▶ **Material provided**
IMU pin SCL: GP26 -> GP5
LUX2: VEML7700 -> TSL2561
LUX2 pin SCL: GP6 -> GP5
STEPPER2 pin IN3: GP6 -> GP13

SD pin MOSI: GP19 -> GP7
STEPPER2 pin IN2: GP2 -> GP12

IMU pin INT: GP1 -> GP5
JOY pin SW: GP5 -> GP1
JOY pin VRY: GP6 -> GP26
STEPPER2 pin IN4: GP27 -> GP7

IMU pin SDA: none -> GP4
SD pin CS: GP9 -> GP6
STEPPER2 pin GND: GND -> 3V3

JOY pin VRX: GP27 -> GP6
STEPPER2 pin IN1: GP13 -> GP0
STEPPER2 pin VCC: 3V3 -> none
==
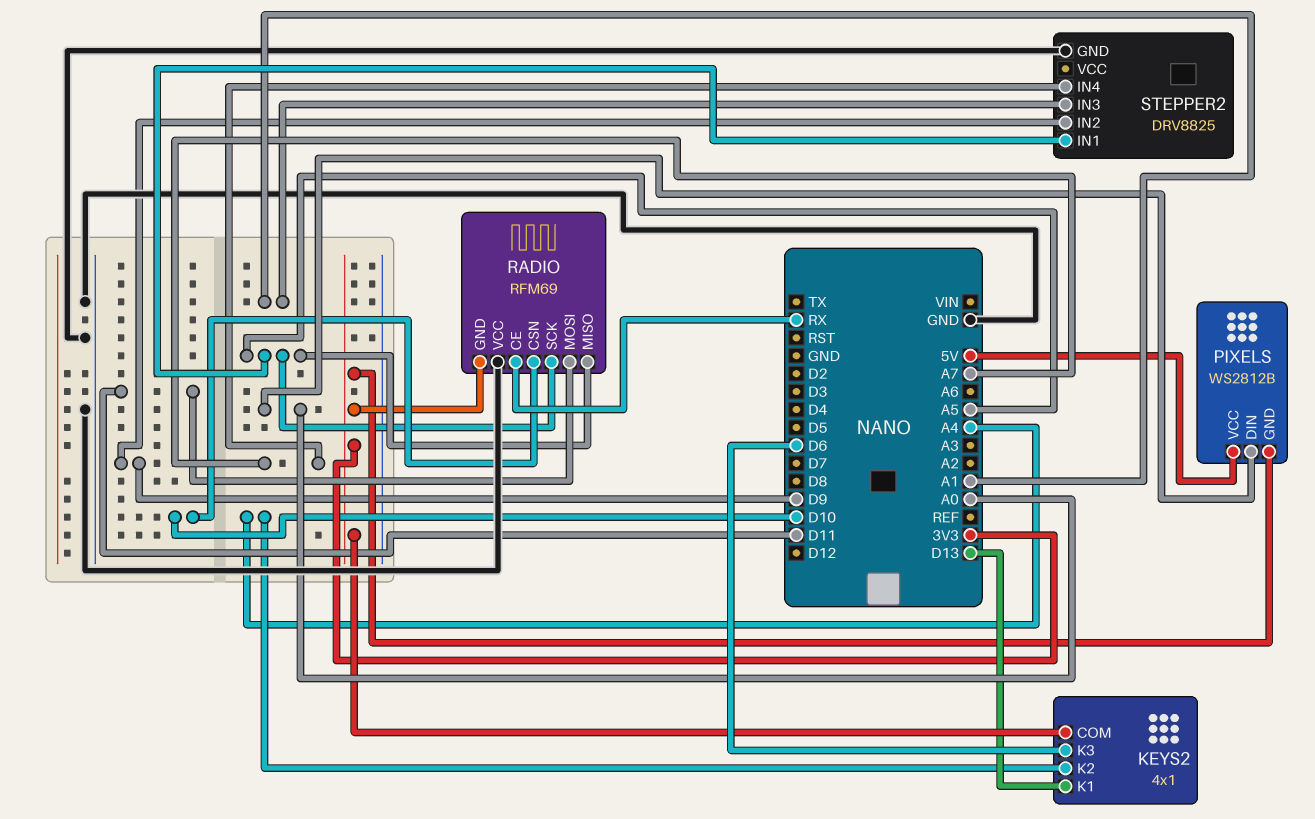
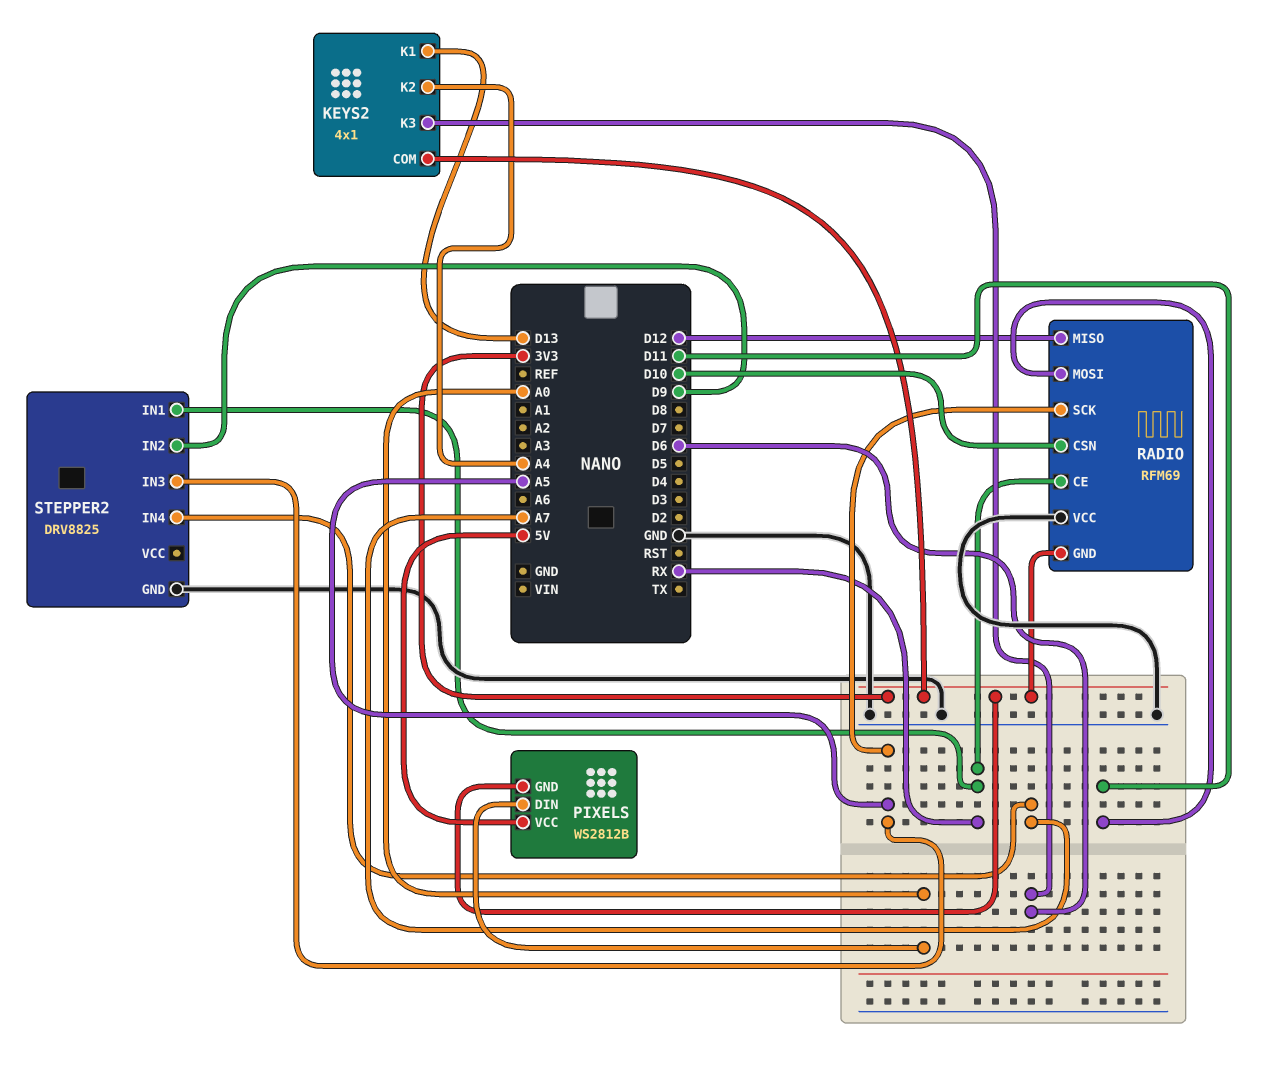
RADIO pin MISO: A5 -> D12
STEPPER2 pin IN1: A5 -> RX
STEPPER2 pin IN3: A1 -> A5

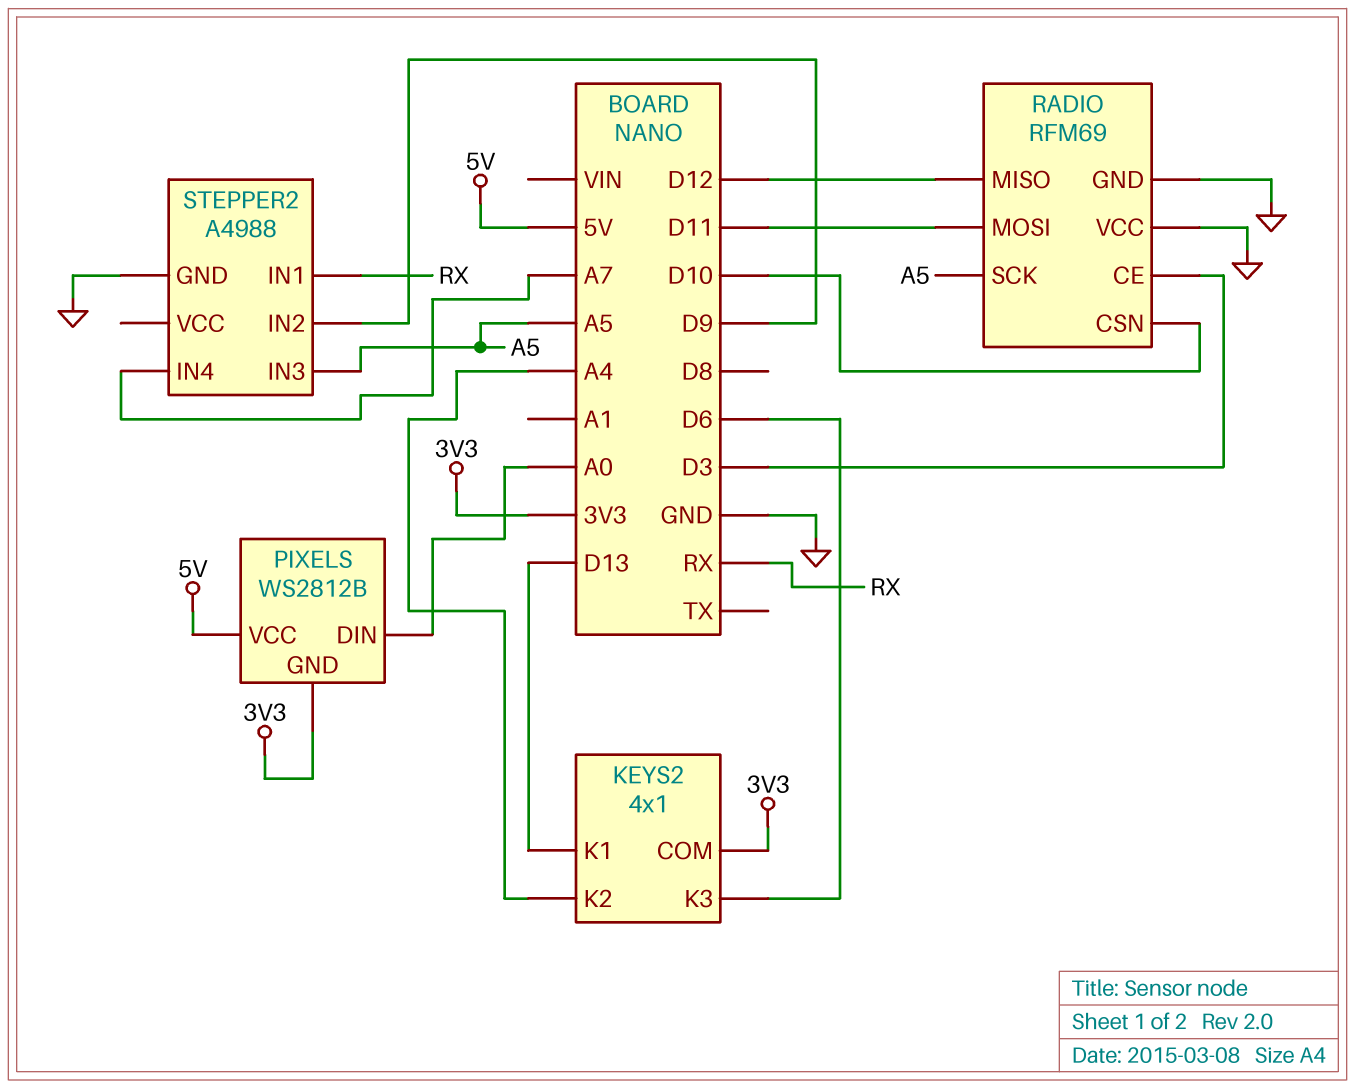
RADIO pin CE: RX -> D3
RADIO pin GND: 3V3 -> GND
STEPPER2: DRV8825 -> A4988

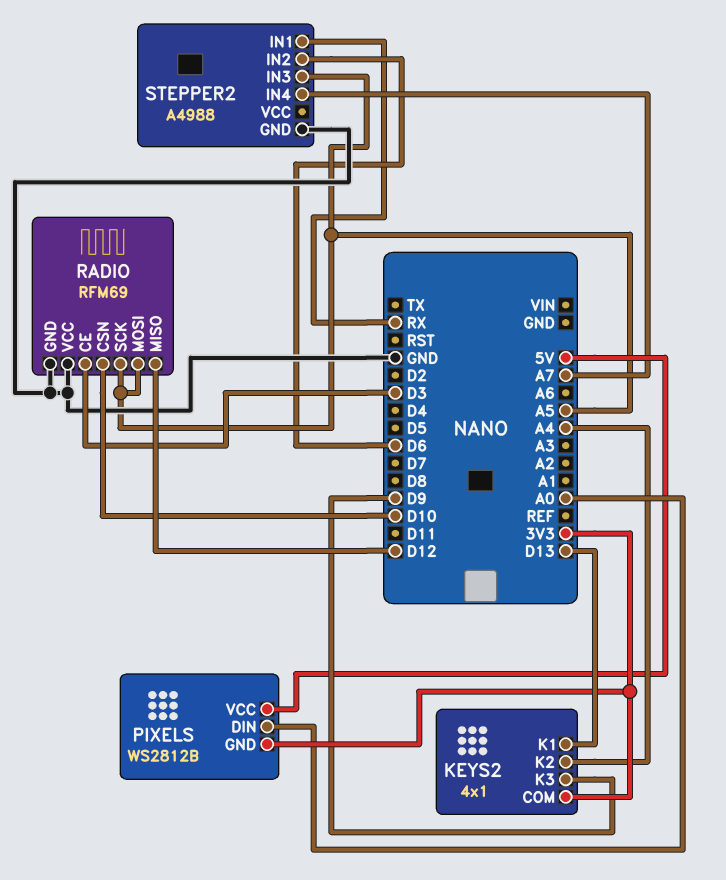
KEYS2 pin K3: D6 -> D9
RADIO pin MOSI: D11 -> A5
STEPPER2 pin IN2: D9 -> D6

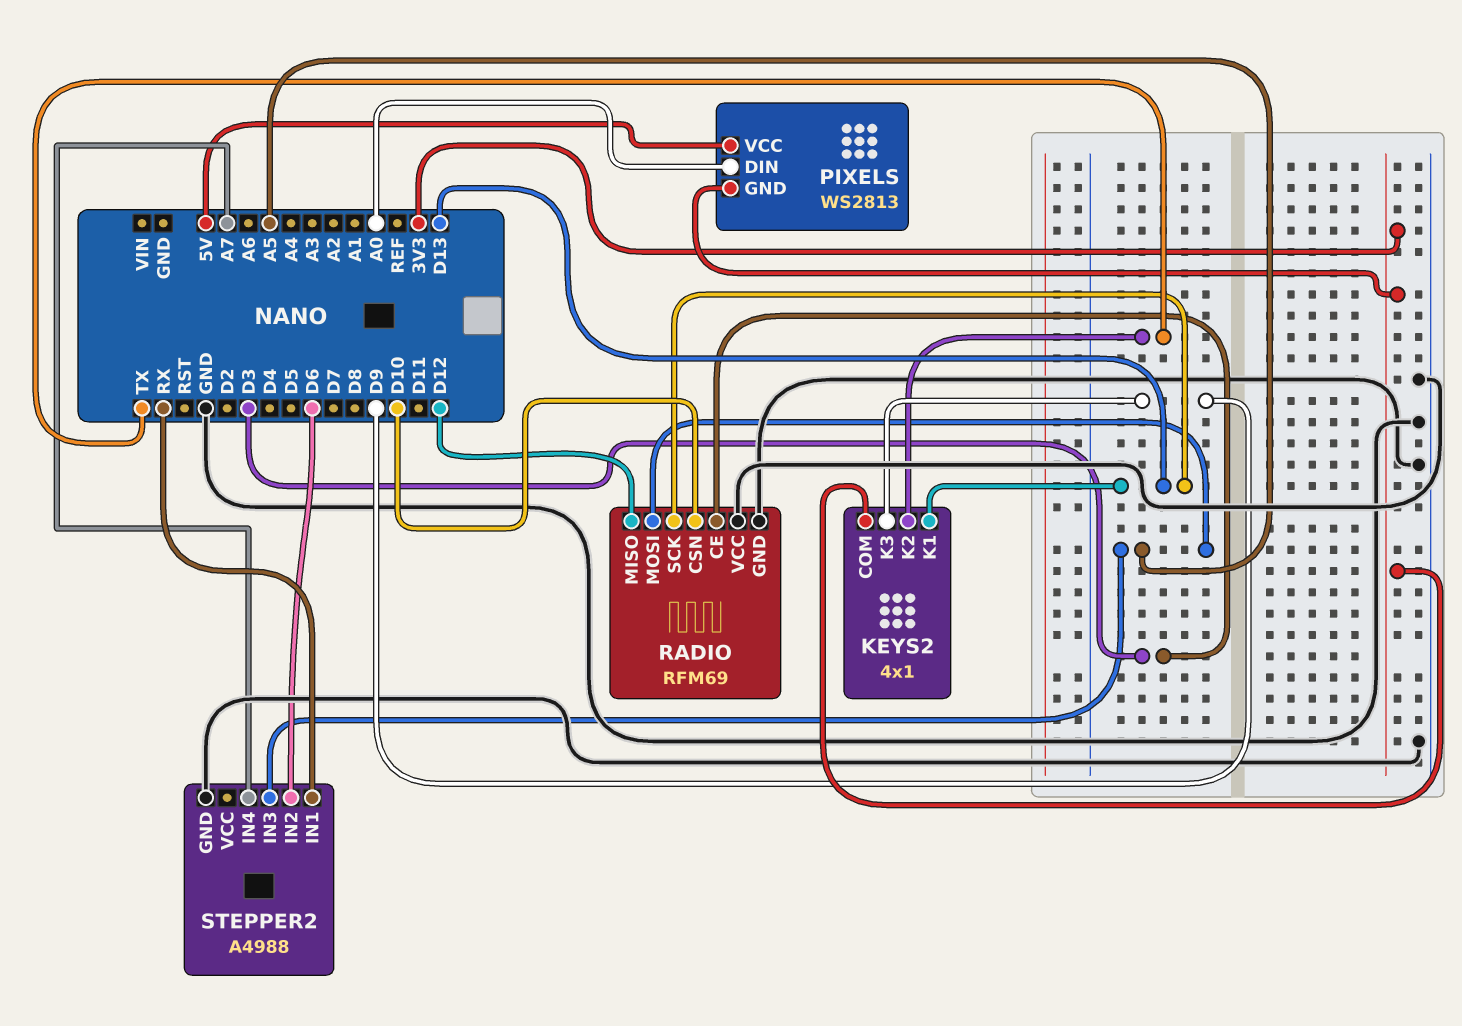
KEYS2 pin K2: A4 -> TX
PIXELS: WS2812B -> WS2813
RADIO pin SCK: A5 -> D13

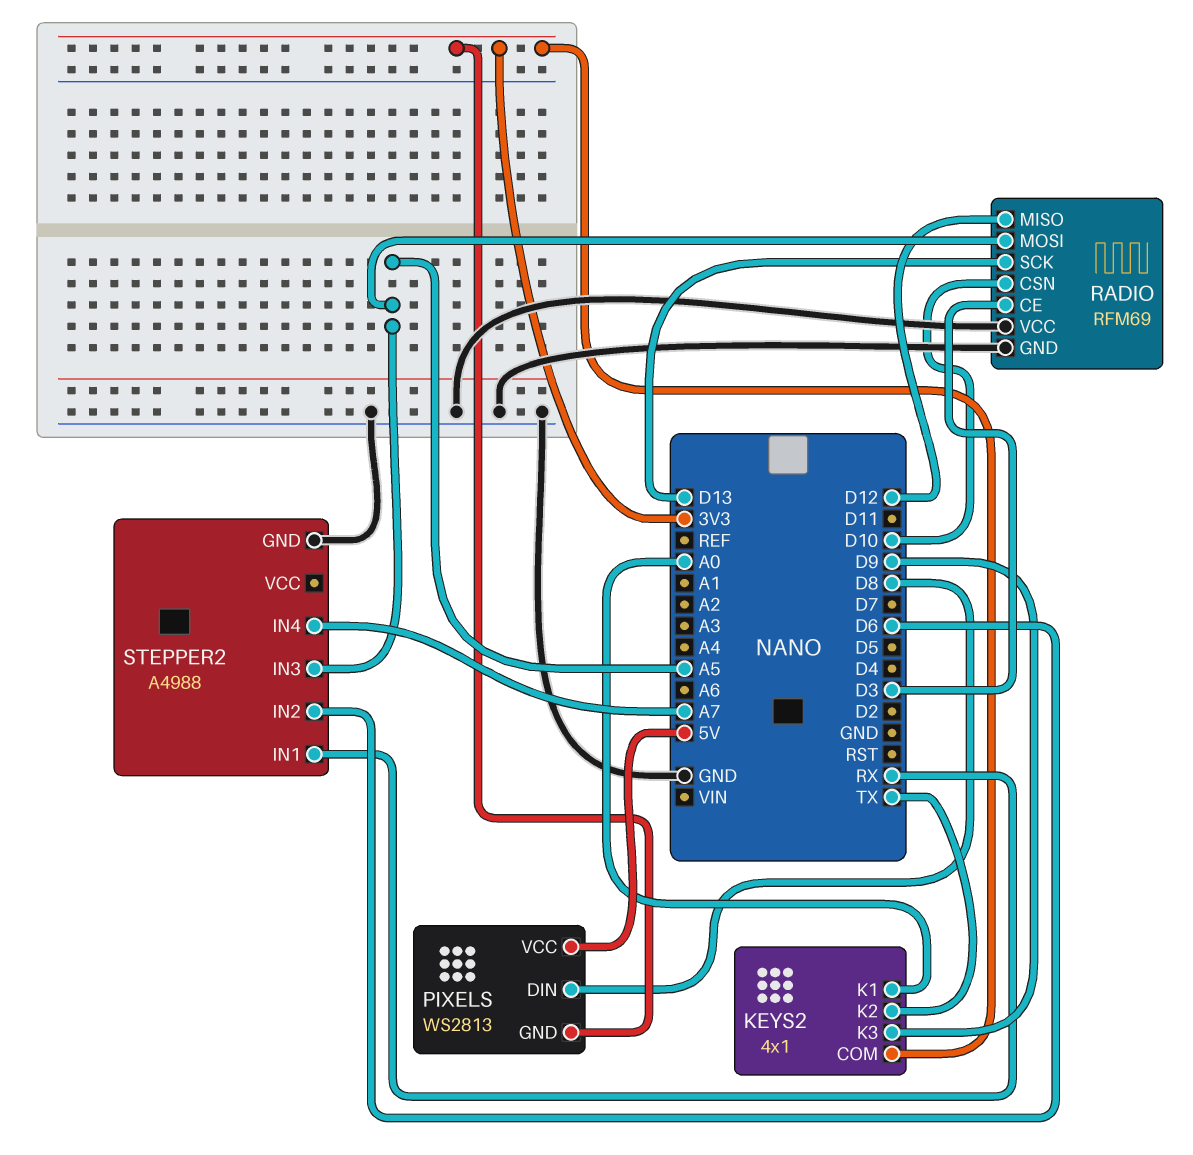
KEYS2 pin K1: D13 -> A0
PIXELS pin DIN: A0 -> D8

▶ **What you should do**
Repeat exactly the lines above, from the line that contains "RADIO pin GND: 3V3 -> GND" down through the line that contains "PIXELS pin DIN: A0 -> D8". Include both of those lines and none of the pictures.

▶ **Answer section**
RADIO pin GND: 3V3 -> GND
STEPPER2: DRV8825 -> A4988

KEYS2 pin K3: D6 -> D9
RADIO pin MOSI: D11 -> A5
STEPPER2 pin IN2: D9 -> D6

KEYS2 pin K2: A4 -> TX
PIXELS: WS2812B -> WS2813
RADIO pin SCK: A5 -> D13

KEYS2 pin K1: D13 -> A0
PIXELS pin DIN: A0 -> D8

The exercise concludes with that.